_Task prompt:_ In the data, extract each line that holds the string "talerz".

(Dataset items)

- Opening Delimiter -

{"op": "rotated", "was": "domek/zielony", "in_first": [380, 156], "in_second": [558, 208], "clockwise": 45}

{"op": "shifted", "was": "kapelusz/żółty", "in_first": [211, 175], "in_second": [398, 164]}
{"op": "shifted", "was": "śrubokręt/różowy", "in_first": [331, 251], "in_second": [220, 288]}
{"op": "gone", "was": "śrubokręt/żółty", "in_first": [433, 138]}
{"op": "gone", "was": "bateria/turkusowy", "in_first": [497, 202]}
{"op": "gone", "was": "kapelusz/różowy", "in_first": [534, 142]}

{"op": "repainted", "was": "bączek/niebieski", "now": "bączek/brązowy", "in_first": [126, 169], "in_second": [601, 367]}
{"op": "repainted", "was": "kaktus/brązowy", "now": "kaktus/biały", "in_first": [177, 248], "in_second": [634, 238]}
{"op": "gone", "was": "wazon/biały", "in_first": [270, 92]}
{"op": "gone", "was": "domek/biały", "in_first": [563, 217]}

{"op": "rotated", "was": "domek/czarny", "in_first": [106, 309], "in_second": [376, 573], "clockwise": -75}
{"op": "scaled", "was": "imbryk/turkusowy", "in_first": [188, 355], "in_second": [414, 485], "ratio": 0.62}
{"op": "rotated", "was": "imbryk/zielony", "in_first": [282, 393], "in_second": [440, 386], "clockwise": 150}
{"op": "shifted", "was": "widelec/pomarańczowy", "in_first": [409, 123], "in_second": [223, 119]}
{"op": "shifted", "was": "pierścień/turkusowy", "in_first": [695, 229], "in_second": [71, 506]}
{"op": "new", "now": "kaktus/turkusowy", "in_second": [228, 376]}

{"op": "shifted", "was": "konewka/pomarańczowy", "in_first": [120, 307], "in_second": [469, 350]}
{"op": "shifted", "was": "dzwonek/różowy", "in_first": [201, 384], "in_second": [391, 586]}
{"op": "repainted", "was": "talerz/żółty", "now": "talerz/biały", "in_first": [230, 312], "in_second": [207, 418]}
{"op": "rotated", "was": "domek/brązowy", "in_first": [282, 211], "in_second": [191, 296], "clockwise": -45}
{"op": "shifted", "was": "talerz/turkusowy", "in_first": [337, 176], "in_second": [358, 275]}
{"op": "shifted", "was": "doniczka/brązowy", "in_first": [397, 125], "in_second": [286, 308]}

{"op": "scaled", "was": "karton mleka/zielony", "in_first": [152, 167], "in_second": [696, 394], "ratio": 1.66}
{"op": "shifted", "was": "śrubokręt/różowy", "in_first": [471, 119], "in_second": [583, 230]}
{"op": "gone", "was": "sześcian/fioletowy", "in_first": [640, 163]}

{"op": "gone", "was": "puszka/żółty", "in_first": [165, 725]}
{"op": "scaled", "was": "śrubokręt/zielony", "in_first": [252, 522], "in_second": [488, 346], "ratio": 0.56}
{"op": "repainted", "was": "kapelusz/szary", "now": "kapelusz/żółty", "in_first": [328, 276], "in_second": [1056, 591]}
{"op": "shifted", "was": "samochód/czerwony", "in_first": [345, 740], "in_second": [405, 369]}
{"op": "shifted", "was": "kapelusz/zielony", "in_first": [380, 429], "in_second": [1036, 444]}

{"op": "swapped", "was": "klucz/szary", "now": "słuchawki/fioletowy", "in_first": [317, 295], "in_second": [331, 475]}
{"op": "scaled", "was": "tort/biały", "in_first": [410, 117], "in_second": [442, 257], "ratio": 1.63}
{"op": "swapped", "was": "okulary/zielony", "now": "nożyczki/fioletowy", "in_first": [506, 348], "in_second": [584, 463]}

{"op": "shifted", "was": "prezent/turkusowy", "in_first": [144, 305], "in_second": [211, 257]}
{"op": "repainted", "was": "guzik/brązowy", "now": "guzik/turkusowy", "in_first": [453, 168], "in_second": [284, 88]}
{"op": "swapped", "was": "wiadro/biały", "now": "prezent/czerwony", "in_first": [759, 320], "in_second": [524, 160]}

- Closing Delimiter -

_The answer:_
{"op": "repainted", "was": "talerz/żółty", "now": "talerz/biały", "in_first": [230, 312], "in_second": [207, 418]}
{"op": "shifted", "was": "talerz/turkusowy", "in_first": [337, 176], "in_second": [358, 275]}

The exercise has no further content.